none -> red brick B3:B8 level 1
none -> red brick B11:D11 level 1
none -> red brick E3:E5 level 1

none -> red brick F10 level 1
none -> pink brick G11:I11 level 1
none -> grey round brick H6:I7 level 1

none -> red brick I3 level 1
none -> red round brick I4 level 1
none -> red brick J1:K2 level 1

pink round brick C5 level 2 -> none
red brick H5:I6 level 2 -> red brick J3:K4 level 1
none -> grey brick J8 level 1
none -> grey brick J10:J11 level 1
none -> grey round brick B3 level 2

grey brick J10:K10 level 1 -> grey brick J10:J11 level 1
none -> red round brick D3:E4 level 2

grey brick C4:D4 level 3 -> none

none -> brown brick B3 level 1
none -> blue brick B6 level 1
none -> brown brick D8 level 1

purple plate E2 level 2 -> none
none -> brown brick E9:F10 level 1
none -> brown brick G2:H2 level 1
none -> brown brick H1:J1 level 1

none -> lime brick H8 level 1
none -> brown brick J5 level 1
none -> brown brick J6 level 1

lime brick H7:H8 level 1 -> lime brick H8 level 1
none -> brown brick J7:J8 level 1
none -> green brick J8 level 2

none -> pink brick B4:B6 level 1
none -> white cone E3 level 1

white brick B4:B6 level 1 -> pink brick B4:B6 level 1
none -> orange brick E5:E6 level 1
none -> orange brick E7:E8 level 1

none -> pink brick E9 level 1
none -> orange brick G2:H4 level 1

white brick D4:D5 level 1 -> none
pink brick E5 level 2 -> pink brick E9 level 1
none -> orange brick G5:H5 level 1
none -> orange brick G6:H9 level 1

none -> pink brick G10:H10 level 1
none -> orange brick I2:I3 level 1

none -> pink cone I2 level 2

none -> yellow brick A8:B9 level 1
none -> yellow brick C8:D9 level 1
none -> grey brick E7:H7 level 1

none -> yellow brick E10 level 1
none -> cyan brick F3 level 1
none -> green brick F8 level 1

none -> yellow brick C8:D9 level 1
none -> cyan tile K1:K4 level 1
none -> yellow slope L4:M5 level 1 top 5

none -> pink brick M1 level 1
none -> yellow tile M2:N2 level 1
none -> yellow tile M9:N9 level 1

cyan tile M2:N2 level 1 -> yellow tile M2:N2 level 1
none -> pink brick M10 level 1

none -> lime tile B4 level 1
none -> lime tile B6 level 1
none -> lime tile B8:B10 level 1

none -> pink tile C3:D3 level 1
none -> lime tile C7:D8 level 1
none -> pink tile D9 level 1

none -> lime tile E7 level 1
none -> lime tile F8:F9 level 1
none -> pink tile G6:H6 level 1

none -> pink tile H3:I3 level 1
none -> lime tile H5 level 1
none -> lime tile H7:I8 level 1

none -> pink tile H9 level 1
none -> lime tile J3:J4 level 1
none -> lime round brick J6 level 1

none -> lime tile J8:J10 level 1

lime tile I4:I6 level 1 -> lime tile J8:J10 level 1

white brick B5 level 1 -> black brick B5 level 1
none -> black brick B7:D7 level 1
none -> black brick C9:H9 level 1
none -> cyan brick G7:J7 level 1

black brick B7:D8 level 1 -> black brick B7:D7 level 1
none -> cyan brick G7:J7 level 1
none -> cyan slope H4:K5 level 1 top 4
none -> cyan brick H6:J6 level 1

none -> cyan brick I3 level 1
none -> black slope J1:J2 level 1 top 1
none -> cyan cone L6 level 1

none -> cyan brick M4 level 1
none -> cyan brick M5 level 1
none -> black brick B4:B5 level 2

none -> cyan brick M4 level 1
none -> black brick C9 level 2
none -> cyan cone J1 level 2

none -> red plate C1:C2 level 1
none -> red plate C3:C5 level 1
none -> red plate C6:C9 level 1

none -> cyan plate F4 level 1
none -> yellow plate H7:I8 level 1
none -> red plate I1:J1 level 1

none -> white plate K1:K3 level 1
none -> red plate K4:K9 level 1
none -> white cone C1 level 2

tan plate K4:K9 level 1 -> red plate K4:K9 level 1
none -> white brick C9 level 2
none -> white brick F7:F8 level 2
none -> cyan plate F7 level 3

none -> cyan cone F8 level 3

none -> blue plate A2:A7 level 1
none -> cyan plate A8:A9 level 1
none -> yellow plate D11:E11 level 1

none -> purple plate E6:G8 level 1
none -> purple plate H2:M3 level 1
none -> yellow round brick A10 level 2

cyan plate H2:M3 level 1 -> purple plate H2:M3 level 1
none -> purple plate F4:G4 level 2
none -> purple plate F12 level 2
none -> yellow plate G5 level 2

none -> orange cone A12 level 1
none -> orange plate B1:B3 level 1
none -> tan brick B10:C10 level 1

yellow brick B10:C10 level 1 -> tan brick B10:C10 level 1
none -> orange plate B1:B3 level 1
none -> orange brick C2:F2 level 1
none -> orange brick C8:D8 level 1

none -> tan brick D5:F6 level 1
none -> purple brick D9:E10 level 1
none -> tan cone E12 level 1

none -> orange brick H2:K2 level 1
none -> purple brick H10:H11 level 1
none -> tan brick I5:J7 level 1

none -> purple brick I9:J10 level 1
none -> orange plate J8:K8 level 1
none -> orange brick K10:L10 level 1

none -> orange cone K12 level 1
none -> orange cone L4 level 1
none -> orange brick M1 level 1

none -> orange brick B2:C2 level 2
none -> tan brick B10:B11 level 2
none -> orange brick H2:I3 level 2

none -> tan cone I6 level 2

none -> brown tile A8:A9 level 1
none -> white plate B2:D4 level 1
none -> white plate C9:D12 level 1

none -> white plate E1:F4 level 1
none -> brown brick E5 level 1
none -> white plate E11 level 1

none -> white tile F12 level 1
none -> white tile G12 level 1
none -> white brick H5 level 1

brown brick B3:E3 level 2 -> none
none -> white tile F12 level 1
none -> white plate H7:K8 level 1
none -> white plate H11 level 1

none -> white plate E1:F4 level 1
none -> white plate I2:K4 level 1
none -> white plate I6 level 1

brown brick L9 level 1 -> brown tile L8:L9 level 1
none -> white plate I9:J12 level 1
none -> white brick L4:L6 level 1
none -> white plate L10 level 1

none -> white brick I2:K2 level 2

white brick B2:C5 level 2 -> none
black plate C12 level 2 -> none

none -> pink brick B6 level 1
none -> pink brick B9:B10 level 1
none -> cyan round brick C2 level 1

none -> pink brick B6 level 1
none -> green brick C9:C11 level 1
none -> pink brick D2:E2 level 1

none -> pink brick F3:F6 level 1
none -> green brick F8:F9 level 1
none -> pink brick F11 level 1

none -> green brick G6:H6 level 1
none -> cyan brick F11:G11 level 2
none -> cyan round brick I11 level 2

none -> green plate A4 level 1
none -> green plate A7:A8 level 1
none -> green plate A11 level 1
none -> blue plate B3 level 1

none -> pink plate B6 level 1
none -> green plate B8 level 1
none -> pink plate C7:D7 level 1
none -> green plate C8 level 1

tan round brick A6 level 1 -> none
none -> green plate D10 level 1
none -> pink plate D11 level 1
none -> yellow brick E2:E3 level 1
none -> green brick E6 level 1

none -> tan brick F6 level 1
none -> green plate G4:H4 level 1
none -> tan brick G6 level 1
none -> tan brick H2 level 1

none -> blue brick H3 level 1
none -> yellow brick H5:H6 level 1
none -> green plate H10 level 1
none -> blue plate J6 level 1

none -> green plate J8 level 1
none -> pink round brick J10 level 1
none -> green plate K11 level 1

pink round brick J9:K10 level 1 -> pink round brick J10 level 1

---------------

### Assignment
Every line above that holds the word "cone" should be copied out.

### Response
none -> white cone E3 level 1
none -> pink cone I2 level 2
none -> cyan cone L6 level 1
none -> cyan cone J1 level 2
none -> white cone C1 level 2
none -> cyan cone F8 level 3
none -> orange cone A12 level 1
none -> tan cone E12 level 1
none -> orange cone K12 level 1
none -> orange cone L4 level 1
none -> tan cone I6 level 2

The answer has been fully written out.